◆ Directions
The number of lines holding "none" in the listing below is all you should give.

◆ Entries supplied
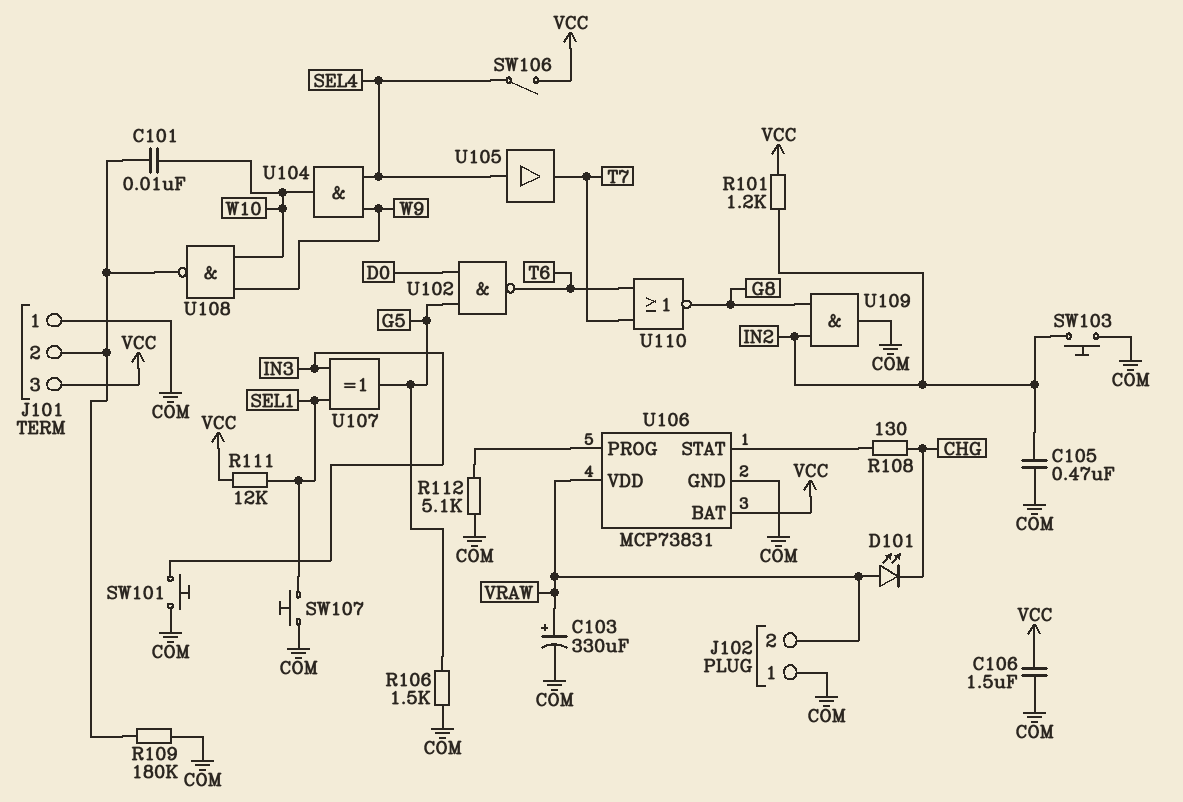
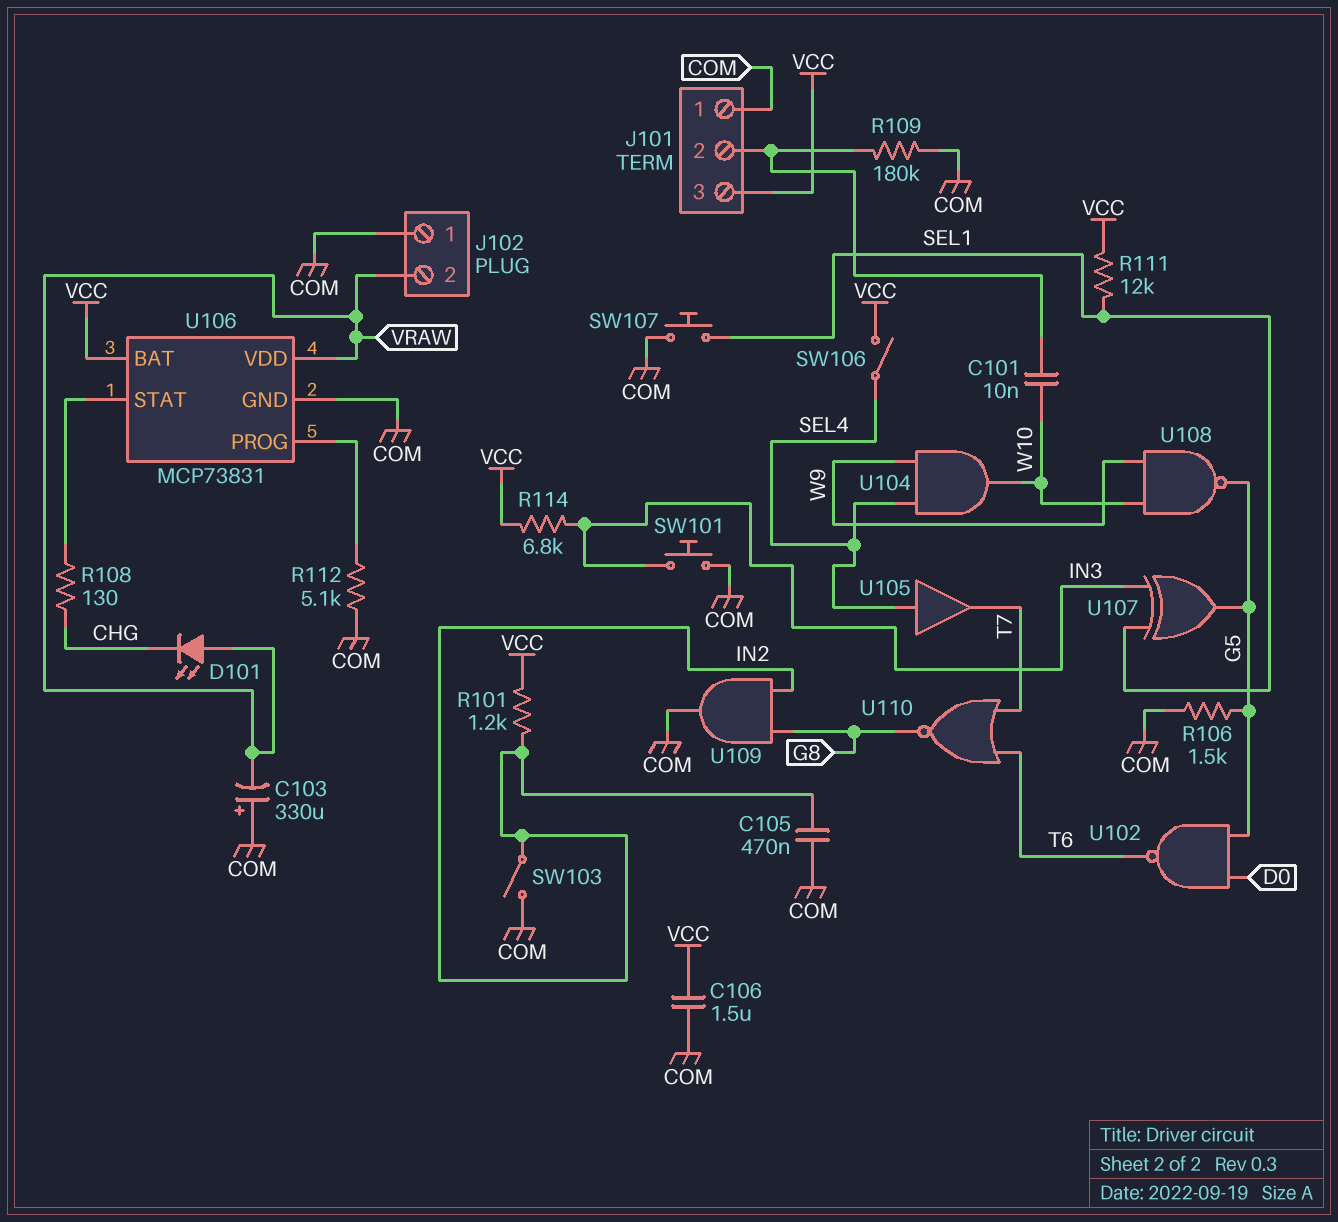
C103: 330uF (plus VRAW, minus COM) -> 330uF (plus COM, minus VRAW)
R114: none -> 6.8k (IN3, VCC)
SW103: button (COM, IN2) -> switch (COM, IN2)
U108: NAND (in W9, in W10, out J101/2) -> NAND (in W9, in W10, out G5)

---

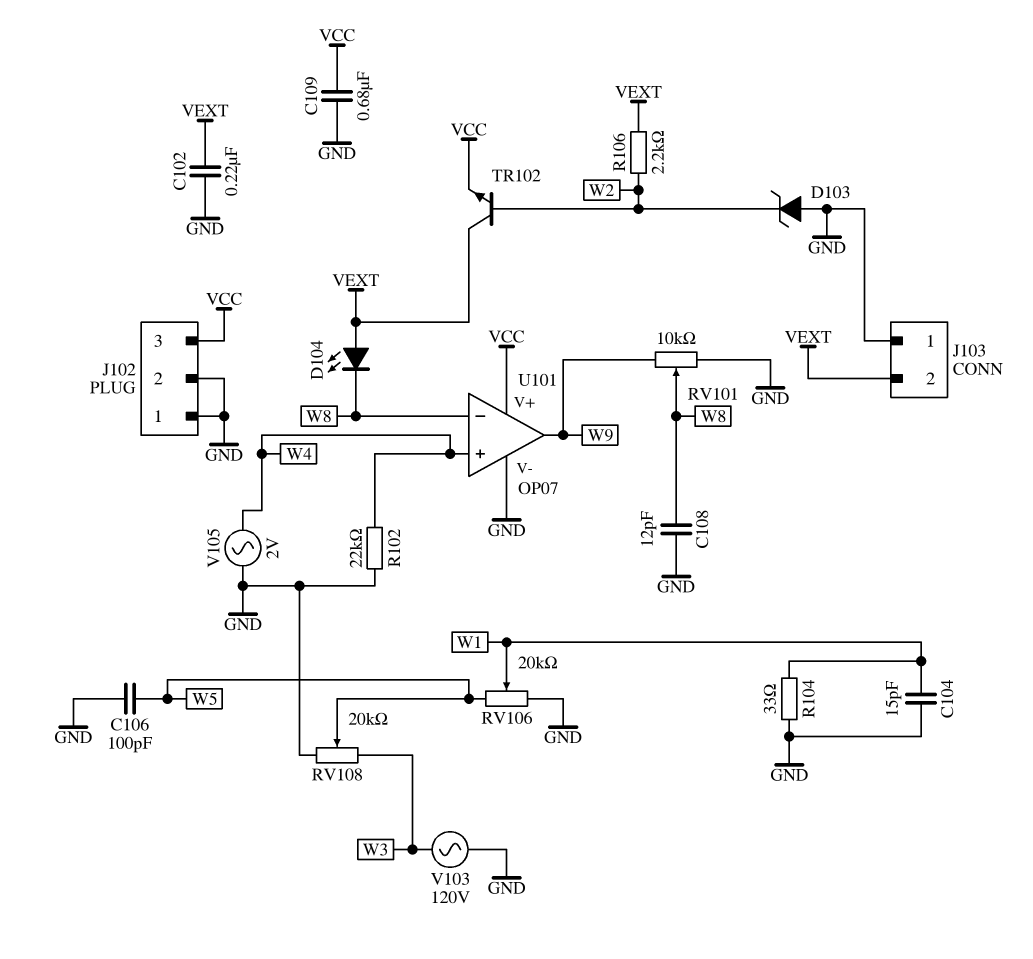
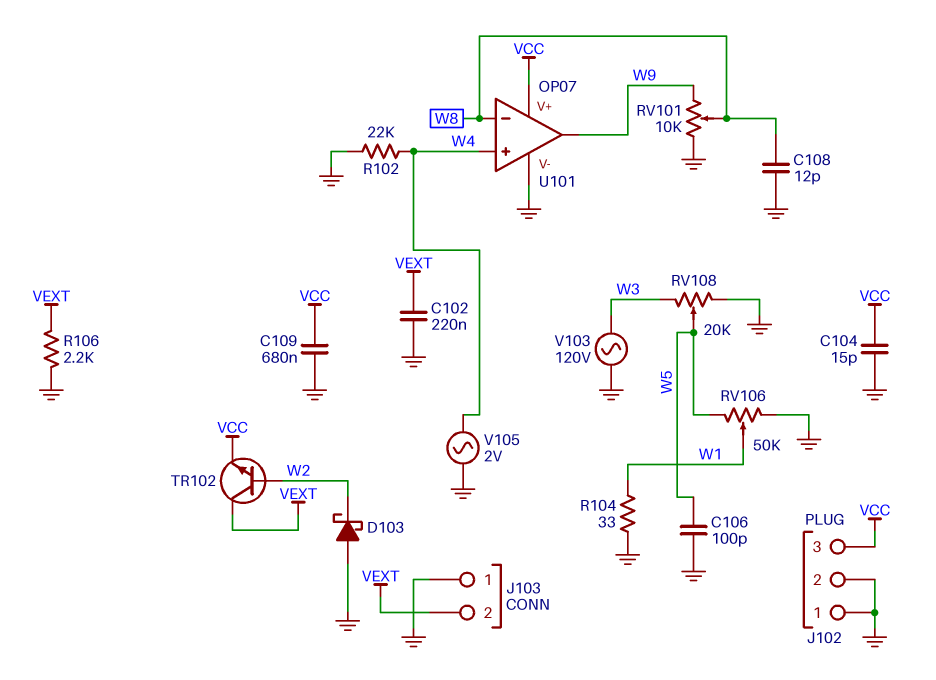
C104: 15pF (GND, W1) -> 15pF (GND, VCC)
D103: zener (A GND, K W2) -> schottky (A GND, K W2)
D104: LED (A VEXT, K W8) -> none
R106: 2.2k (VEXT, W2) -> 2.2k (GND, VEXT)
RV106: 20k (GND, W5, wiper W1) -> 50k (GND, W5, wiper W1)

◆ Written reply
2